╭─ EXTRACTED RECORDS

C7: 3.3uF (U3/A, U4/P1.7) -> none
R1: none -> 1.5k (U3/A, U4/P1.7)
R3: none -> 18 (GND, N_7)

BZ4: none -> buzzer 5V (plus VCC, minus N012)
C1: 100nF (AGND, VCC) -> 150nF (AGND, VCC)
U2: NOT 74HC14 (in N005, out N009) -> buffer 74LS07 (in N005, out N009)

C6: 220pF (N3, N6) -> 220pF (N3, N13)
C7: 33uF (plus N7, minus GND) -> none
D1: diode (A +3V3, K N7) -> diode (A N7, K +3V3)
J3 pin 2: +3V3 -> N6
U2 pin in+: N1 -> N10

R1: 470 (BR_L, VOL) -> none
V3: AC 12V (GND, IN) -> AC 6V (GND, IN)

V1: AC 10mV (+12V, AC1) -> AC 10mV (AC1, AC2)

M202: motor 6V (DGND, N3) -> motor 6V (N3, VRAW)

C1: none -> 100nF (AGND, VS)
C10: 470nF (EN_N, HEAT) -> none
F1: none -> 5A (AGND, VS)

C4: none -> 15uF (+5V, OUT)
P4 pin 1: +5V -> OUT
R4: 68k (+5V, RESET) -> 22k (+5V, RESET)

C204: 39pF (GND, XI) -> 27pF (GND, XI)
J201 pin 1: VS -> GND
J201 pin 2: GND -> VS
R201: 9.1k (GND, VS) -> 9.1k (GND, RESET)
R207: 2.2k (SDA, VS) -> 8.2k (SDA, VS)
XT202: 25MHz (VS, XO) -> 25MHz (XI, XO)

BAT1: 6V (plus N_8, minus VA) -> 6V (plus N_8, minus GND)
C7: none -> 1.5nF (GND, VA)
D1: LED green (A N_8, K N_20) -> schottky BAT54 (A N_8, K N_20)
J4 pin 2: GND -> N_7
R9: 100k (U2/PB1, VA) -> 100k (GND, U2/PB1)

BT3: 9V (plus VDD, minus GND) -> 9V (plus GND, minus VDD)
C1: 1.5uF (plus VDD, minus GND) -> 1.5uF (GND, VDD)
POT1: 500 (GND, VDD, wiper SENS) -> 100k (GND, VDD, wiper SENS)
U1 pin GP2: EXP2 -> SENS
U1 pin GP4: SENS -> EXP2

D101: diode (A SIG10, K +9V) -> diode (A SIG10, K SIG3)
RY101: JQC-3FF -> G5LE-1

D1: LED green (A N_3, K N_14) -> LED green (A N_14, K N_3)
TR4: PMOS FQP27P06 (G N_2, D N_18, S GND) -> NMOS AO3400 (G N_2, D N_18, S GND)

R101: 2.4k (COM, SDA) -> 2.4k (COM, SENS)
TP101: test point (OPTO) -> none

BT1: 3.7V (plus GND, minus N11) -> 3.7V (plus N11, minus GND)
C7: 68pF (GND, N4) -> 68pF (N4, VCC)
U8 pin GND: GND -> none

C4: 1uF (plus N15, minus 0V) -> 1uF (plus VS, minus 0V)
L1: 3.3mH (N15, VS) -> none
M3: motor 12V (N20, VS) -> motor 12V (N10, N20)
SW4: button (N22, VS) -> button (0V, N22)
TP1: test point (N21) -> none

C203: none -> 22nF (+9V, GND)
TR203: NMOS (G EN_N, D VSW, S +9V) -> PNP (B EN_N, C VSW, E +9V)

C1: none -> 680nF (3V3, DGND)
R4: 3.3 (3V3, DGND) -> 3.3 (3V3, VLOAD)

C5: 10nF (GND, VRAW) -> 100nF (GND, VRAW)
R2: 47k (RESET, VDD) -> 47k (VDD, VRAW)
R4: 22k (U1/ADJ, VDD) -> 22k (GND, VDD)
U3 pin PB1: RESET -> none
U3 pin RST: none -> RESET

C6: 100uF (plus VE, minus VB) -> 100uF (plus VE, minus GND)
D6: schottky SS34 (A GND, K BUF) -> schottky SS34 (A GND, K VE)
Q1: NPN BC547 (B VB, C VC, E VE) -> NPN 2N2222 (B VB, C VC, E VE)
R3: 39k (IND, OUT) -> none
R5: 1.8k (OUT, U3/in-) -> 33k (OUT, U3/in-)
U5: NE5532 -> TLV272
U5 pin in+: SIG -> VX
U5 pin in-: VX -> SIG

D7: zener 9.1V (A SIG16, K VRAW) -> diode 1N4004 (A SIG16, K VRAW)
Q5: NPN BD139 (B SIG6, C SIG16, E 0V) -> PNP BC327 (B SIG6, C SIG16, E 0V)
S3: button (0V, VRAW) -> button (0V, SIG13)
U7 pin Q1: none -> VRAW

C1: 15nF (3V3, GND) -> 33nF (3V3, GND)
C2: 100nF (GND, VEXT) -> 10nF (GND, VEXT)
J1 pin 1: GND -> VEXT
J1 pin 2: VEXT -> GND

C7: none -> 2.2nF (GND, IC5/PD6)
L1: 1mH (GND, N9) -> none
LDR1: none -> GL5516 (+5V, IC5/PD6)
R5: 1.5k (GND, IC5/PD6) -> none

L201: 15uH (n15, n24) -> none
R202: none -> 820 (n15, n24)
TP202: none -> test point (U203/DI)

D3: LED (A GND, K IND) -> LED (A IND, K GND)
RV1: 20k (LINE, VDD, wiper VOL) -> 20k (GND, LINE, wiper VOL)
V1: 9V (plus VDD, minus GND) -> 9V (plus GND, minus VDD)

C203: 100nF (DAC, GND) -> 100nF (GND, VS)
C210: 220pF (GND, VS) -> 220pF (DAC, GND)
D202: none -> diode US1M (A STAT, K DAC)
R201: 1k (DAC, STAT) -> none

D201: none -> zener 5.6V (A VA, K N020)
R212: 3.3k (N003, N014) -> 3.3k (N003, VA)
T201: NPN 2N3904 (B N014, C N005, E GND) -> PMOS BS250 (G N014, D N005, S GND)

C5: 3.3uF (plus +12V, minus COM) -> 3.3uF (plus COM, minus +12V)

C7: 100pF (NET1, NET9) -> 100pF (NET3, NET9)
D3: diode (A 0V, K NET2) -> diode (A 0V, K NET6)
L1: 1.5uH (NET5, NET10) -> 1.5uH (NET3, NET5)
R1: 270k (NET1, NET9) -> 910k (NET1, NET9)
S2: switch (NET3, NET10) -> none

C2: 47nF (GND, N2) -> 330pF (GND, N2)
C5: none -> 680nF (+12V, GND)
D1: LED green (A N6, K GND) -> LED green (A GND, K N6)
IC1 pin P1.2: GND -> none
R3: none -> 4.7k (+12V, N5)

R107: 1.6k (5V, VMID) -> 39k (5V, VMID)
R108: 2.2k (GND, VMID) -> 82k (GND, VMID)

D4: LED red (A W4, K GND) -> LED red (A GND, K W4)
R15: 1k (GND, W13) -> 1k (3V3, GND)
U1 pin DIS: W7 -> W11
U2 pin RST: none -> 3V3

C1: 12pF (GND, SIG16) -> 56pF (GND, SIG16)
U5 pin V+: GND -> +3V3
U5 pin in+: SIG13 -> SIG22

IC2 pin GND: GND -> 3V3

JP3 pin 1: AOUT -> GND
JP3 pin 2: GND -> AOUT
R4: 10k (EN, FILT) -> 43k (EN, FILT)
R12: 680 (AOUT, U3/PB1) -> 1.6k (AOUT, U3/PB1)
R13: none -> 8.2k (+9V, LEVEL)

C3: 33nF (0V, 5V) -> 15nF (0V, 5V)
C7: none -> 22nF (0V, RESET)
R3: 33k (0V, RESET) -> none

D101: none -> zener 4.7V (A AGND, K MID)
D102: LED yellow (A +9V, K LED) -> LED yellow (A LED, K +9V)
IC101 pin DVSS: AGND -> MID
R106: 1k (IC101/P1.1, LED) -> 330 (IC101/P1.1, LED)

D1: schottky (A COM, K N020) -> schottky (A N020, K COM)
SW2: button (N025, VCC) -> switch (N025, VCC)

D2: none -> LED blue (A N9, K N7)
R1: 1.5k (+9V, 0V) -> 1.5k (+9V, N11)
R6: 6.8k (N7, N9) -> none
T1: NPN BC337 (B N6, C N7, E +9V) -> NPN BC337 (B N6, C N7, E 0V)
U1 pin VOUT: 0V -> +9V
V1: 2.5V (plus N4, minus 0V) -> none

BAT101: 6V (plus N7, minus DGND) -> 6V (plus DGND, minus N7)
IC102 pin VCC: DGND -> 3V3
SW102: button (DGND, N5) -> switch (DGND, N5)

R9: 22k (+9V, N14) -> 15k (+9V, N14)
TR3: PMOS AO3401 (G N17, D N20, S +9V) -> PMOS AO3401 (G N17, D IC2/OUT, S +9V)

╰─

*BRIEF*
Restate verbatim the first line above and all lines after it through the line containing "L1: 3.3mH (N15, VS) -> none"; omit the rest.

*SOLUTION TO THIS EXERCISE*
C7: 3.3uF (U3/A, U4/P1.7) -> none
R1: none -> 1.5k (U3/A, U4/P1.7)
R3: none -> 18 (GND, N_7)

BZ4: none -> buzzer 5V (plus VCC, minus N012)
C1: 100nF (AGND, VCC) -> 150nF (AGND, VCC)
U2: NOT 74HC14 (in N005, out N009) -> buffer 74LS07 (in N005, out N009)

C6: 220pF (N3, N6) -> 220pF (N3, N13)
C7: 33uF (plus N7, minus GND) -> none
D1: diode (A +3V3, K N7) -> diode (A N7, K +3V3)
J3 pin 2: +3V3 -> N6
U2 pin in+: N1 -> N10

R1: 470 (BR_L, VOL) -> none
V3: AC 12V (GND, IN) -> AC 6V (GND, IN)

V1: AC 10mV (+12V, AC1) -> AC 10mV (AC1, AC2)

M202: motor 6V (DGND, N3) -> motor 6V (N3, VRAW)

C1: none -> 100nF (AGND, VS)
C10: 470nF (EN_N, HEAT) -> none
F1: none -> 5A (AGND, VS)

C4: none -> 15uF (+5V, OUT)
P4 pin 1: +5V -> OUT
R4: 68k (+5V, RESET) -> 22k (+5V, RESET)

C204: 39pF (GND, XI) -> 27pF (GND, XI)
J201 pin 1: VS -> GND
J201 pin 2: GND -> VS
R201: 9.1k (GND, VS) -> 9.1k (GND, RESET)
R207: 2.2k (SDA, VS) -> 8.2k (SDA, VS)
XT202: 25MHz (VS, XO) -> 25MHz (XI, XO)

BAT1: 6V (plus N_8, minus VA) -> 6V (plus N_8, minus GND)
C7: none -> 1.5nF (GND, VA)
D1: LED green (A N_8, K N_20) -> schottky BAT54 (A N_8, K N_20)
J4 pin 2: GND -> N_7
R9: 100k (U2/PB1, VA) -> 100k (GND, U2/PB1)

BT3: 9V (plus VDD, minus GND) -> 9V (plus GND, minus VDD)
C1: 1.5uF (plus VDD, minus GND) -> 1.5uF (GND, VDD)
POT1: 500 (GND, VDD, wiper SENS) -> 100k (GND, VDD, wiper SENS)
U1 pin GP2: EXP2 -> SENS
U1 pin GP4: SENS -> EXP2

D101: diode (A SIG10, K +9V) -> diode (A SIG10, K SIG3)
RY101: JQC-3FF -> G5LE-1

D1: LED green (A N_3, K N_14) -> LED green (A N_14, K N_3)
TR4: PMOS FQP27P06 (G N_2, D N_18, S GND) -> NMOS AO3400 (G N_2, D N_18, S GND)

R101: 2.4k (COM, SDA) -> 2.4k (COM, SENS)
TP101: test point (OPTO) -> none

BT1: 3.7V (plus GND, minus N11) -> 3.7V (plus N11, minus GND)
C7: 68pF (GND, N4) -> 68pF (N4, VCC)
U8 pin GND: GND -> none

C4: 1uF (plus N15, minus 0V) -> 1uF (plus VS, minus 0V)
L1: 3.3mH (N15, VS) -> none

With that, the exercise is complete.